What is required —
Although pictures appear in the records, the copy must leave them out and match everything else exactly.

Exercise data —
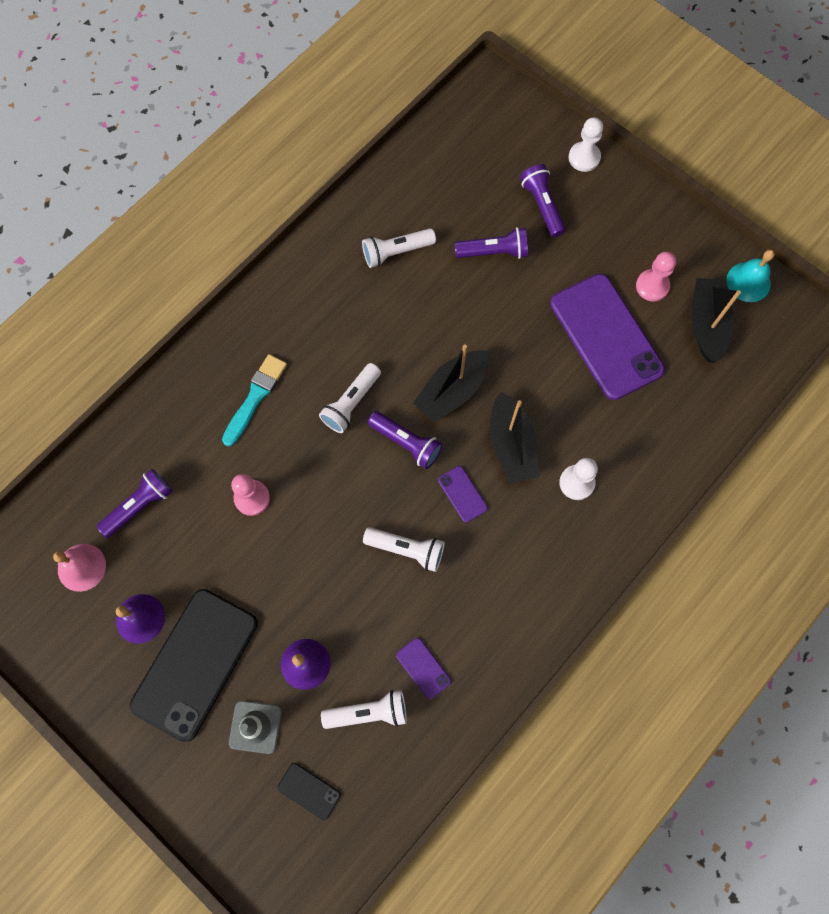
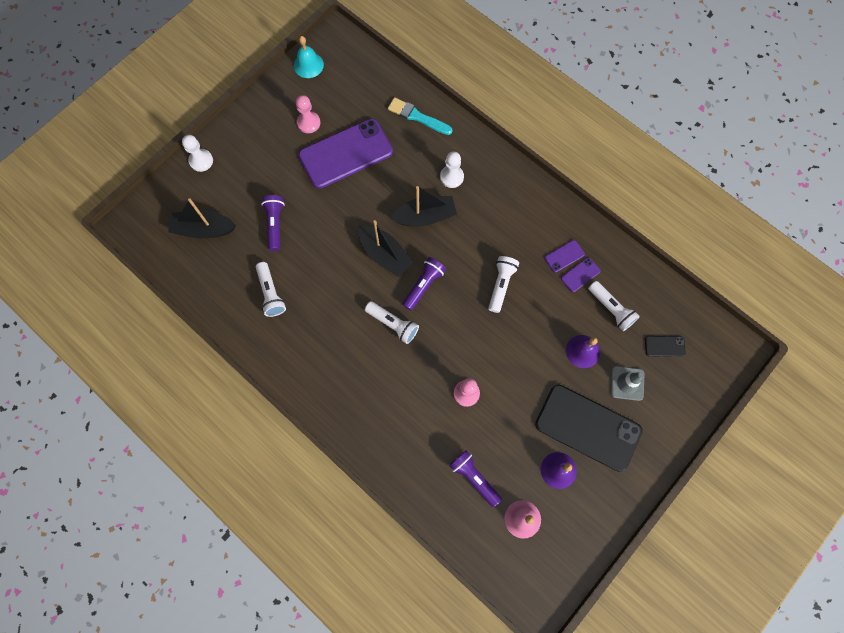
camera: 90 degrees left, 0 degrees up
turquoise brush [222,354,287,446] -> turquoise brush moved to [388,97,453,135]
black phone [277,763,341,820] -> black phone turned 60 degrees clockwise [645,336,686,357]
white flashlight [321,690,407,729] -> white flashlight turned 150 degrees clockwise [588,281,640,331]
purple phone [438,466,488,523] -> purple phone moved to [545,240,585,272]
purple flashlight [520,164,566,237] -> none
black boat [691,278,741,363] -> black boat moved to [168,198,236,239]

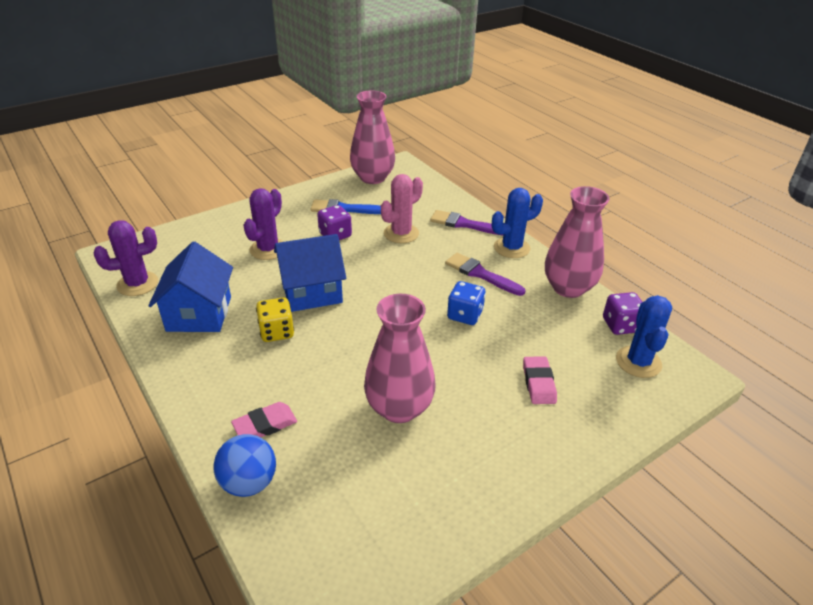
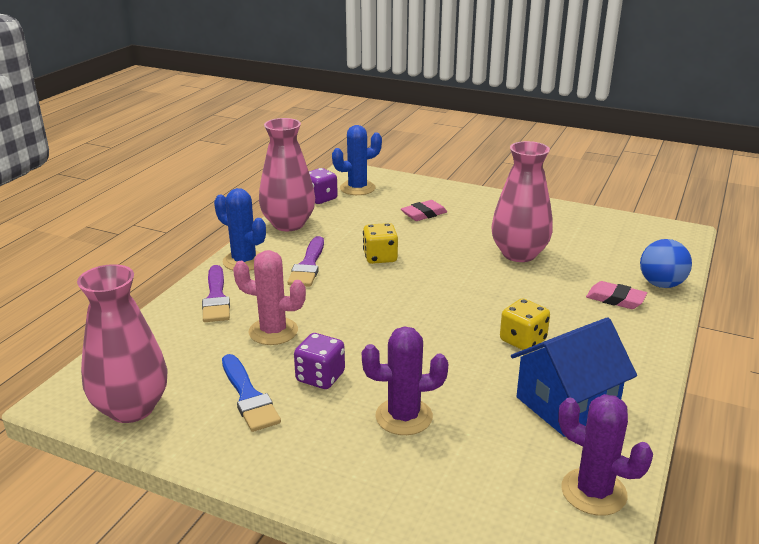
camera: 120 degrees left, 10 degrees down
blue house [274,234,346,312] -> none
blue dice [447,281,486,325] -> yellow dice [363,223,398,264]

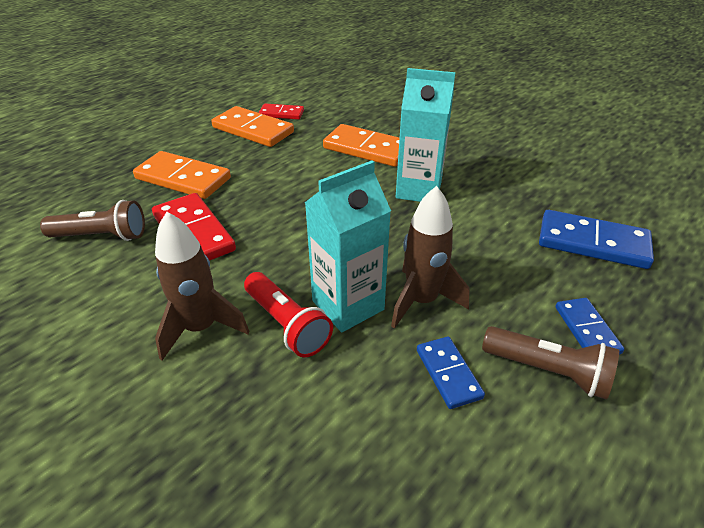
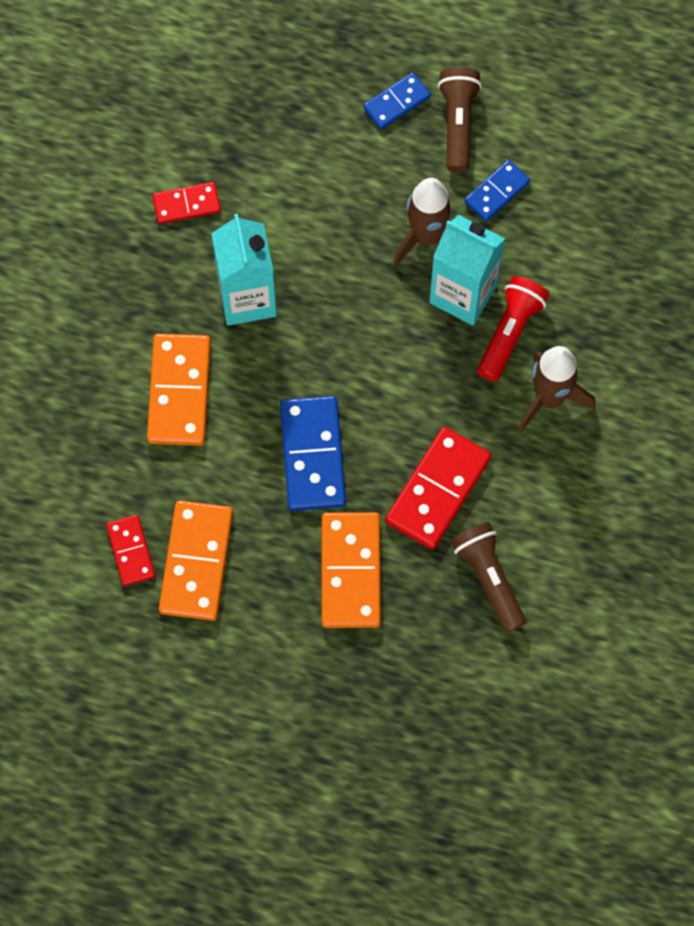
camera: 115 degrees left, 30 degrees up
blue domino [539,210,654,269] -> blue domino moved to [280,396,346,511]
none -> red domino [152,182,221,224]

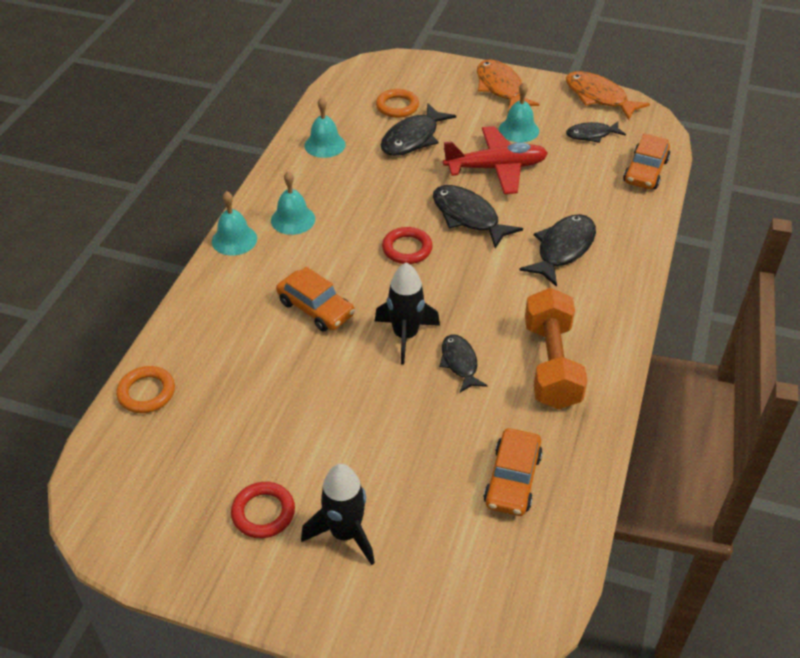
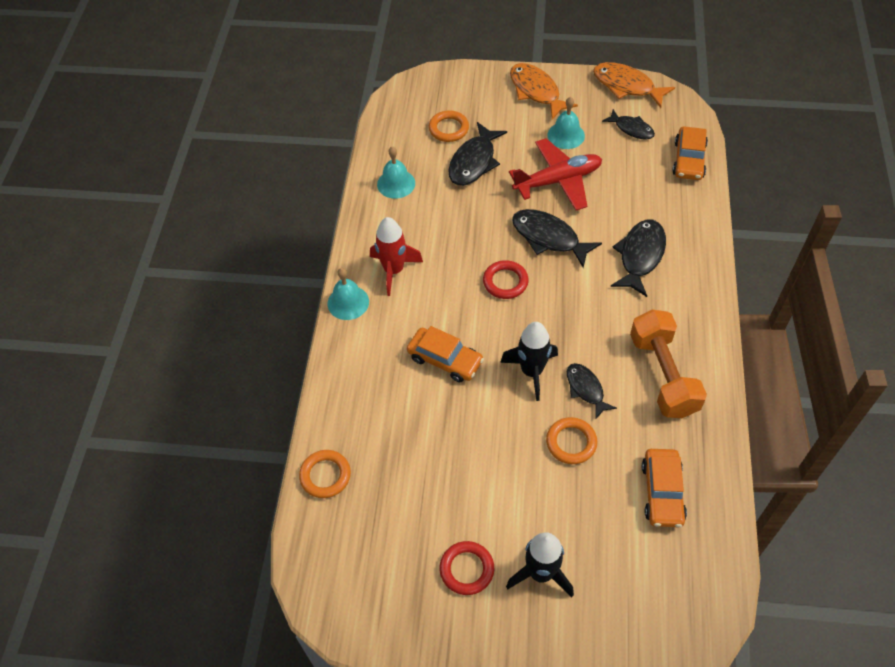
camera: 10 degrees left, 10 degrees up
turquoise bell [271,171,315,235] -> red rocket [370,217,423,296]
black fish [566,121,626,143] -> black fish turned 120 degrees counterclockwise [602,109,655,140]
none -> orange ring [546,417,598,464]

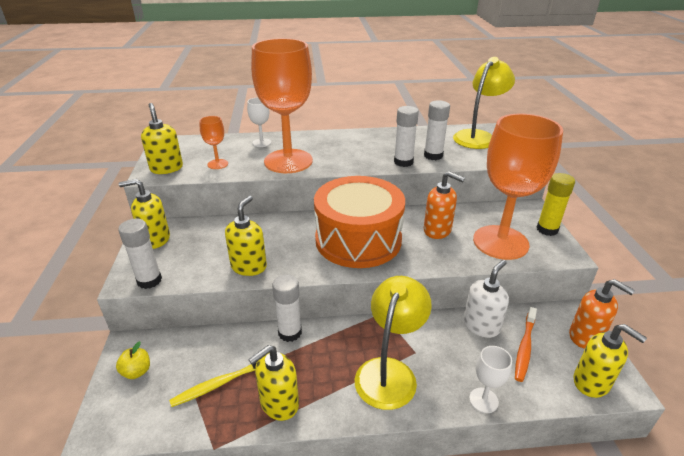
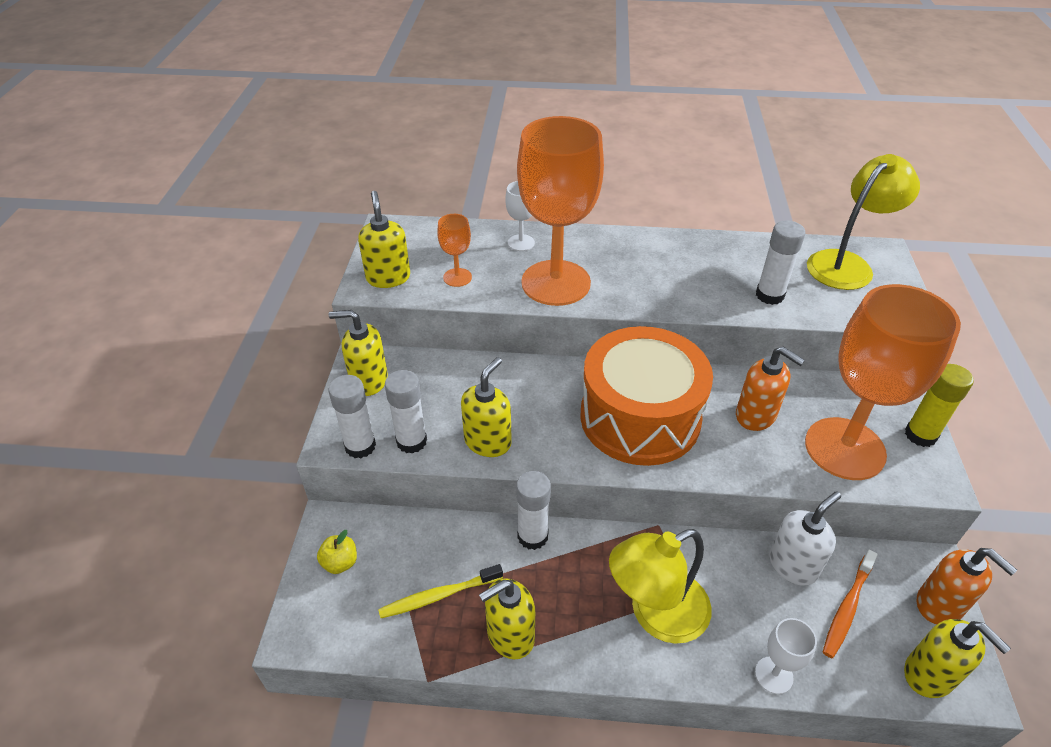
camera: 10 degrees right, 10 degrees up
yellow lamp [355,276,432,410] -> yellow lamp turned 150 degrees counterclockwise [609,529,711,644]
white glue stick [394,106,419,167] -> white glue stick moved to [385,370,427,454]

Response to the task —
camera: 90 degrees left, 0 degrees up
turquoise brush [222,354,287,446] -> turquoise brush moved to [388,97,453,135]
black phone [277,763,341,820] -> black phone turned 60 degrees clockwise [645,336,686,357]
white flashlight [321,690,407,729] -> white flashlight turned 150 degrees clockwise [588,281,640,331]
purple phone [438,466,488,523] -> purple phone moved to [545,240,585,272]
purple flashlight [520,164,566,237] -> none
black boat [691,278,741,363] -> black boat moved to [168,198,236,239]

camera: 120 degrees left, 10 degrees down
blue house [274,234,346,312] -> none
blue dice [447,281,486,325] -> yellow dice [363,223,398,264]

camera: 115 degrees left, 30 degrees up
blue domino [539,210,654,269] -> blue domino moved to [280,396,346,511]
none -> red domino [152,182,221,224]

camera: 10 degrees left, 10 degrees up
turquoise bell [271,171,315,235] -> red rocket [370,217,423,296]
black fish [566,121,626,143] -> black fish turned 120 degrees counterclockwise [602,109,655,140]
none -> orange ring [546,417,598,464]

camera: 10 degrees right, 10 degrees up
yellow lamp [355,276,432,410] -> yellow lamp turned 150 degrees counterclockwise [609,529,711,644]
white glue stick [394,106,419,167] -> white glue stick moved to [385,370,427,454]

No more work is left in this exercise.